Where a line of the data below has the string "tile", copy that line.

++++ Provided records ++++

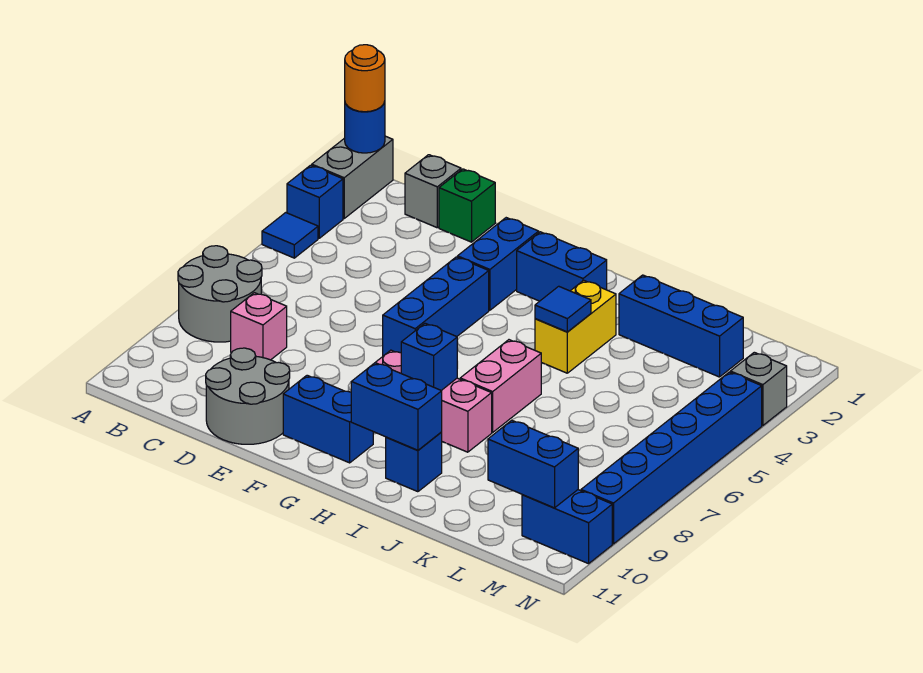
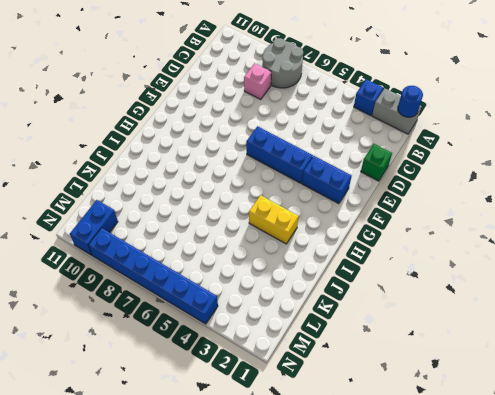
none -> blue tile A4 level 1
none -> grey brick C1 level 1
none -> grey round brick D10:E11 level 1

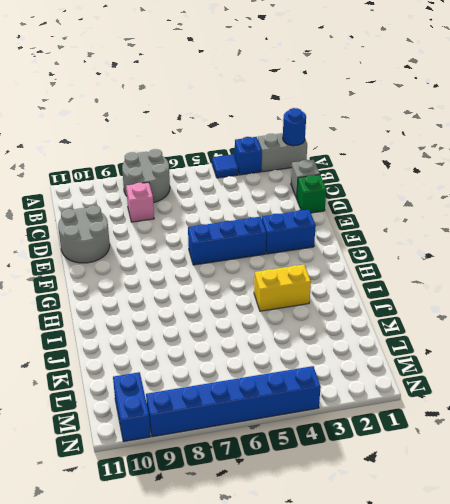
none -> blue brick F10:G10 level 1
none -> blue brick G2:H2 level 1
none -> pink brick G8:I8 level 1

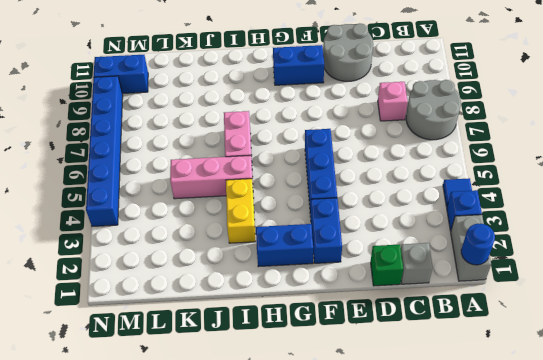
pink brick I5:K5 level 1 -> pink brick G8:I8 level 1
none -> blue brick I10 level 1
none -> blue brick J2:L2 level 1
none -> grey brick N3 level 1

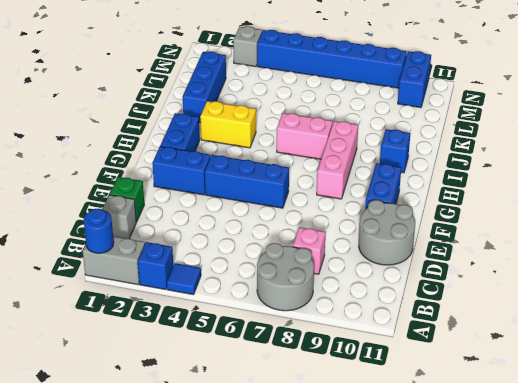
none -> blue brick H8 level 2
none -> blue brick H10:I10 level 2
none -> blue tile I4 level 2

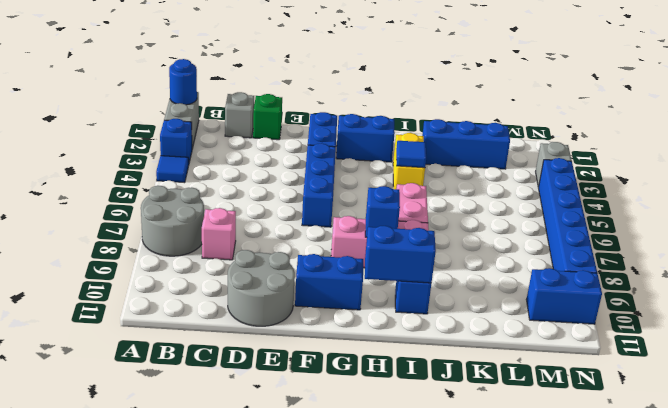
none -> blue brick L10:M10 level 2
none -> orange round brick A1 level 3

++++
++++ Provided records ++++

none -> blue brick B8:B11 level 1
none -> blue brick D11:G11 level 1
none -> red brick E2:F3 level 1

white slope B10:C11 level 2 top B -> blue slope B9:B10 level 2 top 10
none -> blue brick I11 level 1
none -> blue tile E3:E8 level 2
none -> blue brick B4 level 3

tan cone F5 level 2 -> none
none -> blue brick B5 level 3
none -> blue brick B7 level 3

++++

Your solution >>
none -> blue tile A4 level 1
none -> blue tile I4 level 2
none -> blue tile E3:E8 level 2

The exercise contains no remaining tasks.